- Instructions for the task:
The reply should repeat all of the data word for word, with no pictures.

- Given information:
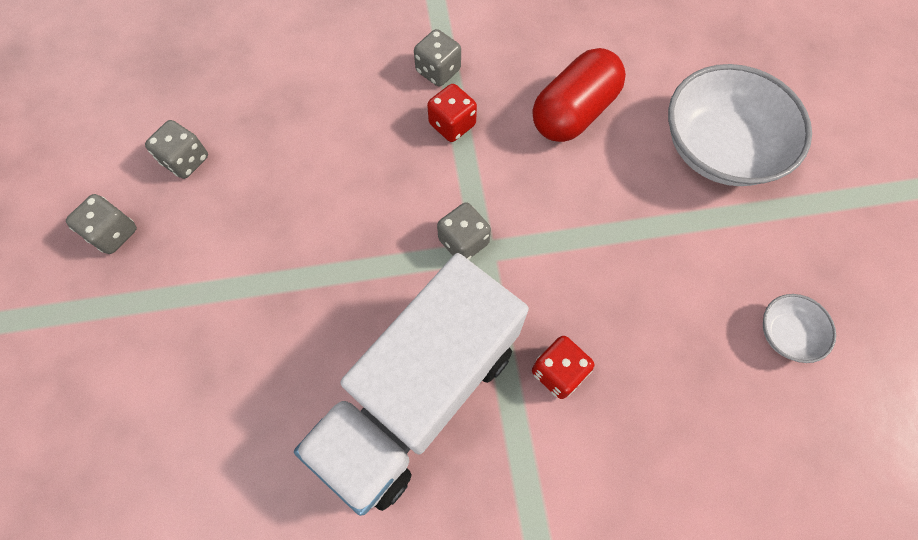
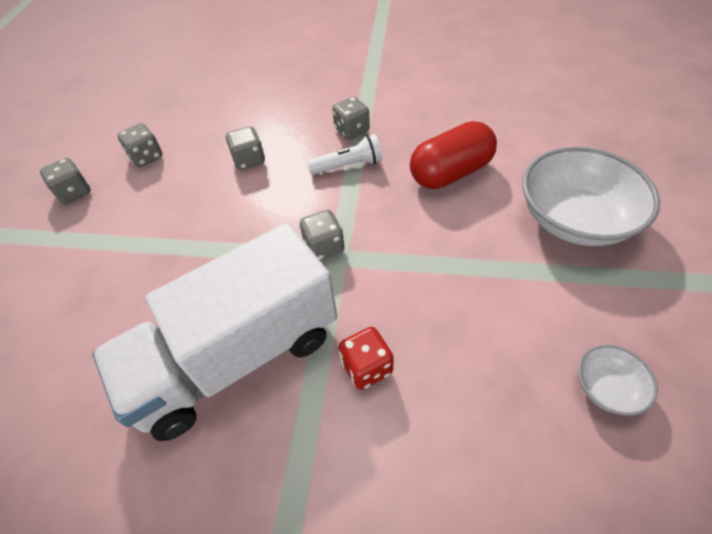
camera: 20 degrees right, 15 degrees down
red dice [427,84,477,142] -> white flashlight [307,134,382,175]
none -> grey dice [226,126,265,170]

- Response to the task:
camera: 20 degrees right, 15 degrees down
red dice [427,84,477,142] -> white flashlight [307,134,382,175]
none -> grey dice [226,126,265,170]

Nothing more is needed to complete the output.